WORK INSTRUCTIONS ->
Each line from the one containing "(467, 357) = (781, 372): blue" to the final line of the listing below must be transcribed exactly; all others are left out.

RAW DATA ->
Segment Open
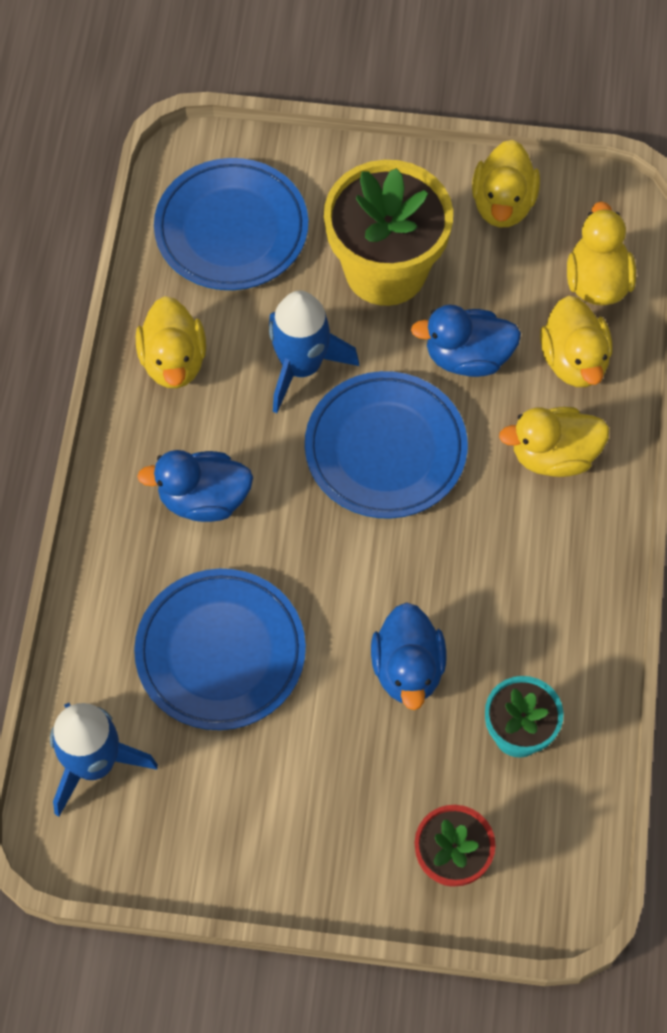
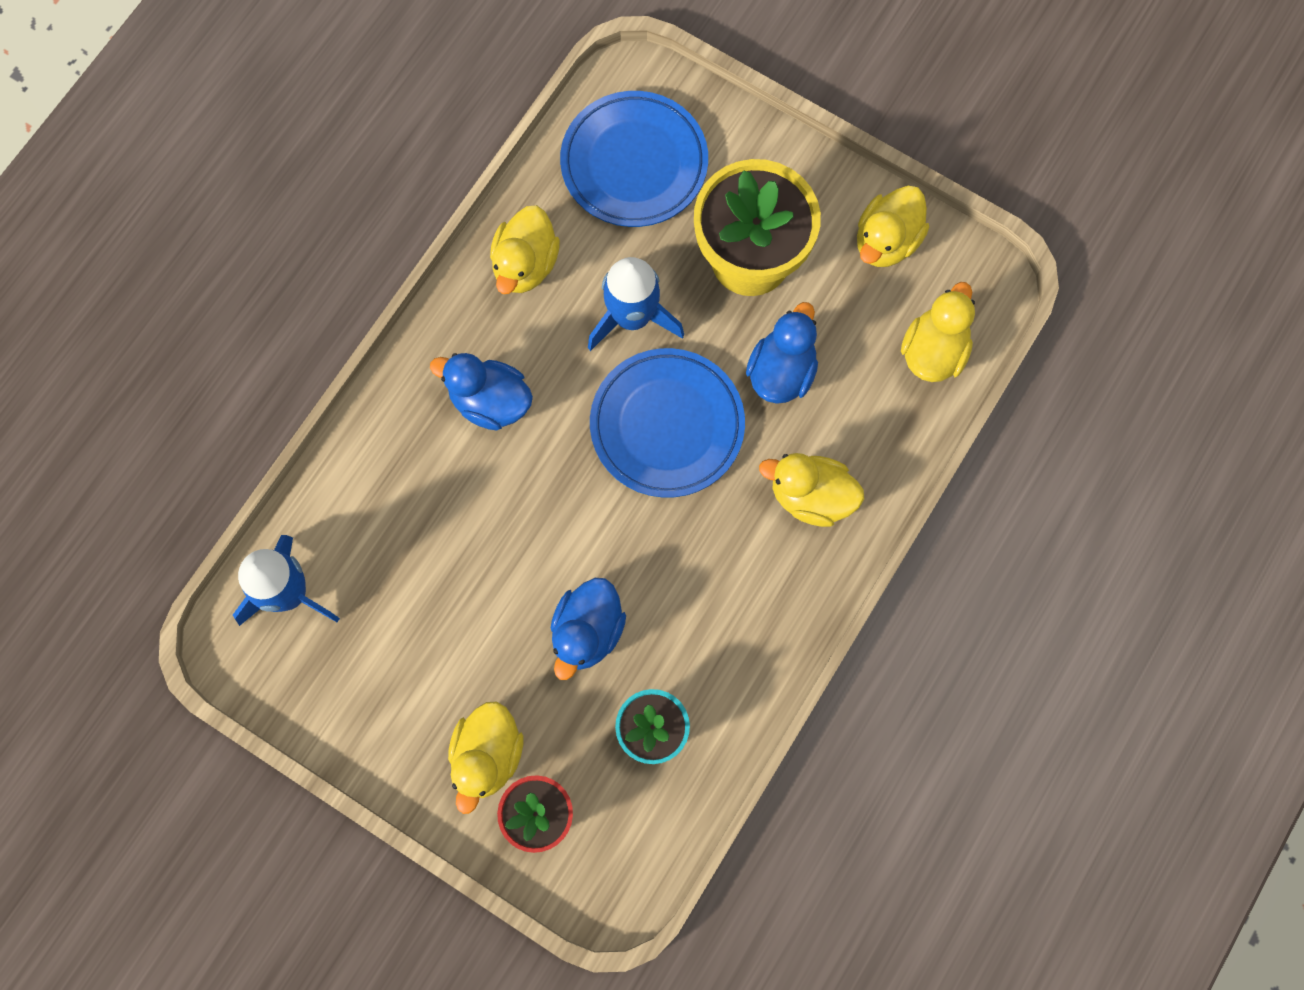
camera: 25 degrees right, 10 degrees up
(220, 653) = (438, 545): blue plate -> none
(467, 357) = (781, 372): blue duck -> blue duck turned 90 degrees clockwise
(574, 360) = (874, 416): yellow duck -> yellow duck (487, 756)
Segment Closed
FINISHED EXERCISE ->
(467, 357) = (781, 372): blue duck -> blue duck turned 90 degrees clockwise
(574, 360) = (874, 416): yellow duck -> yellow duck (487, 756)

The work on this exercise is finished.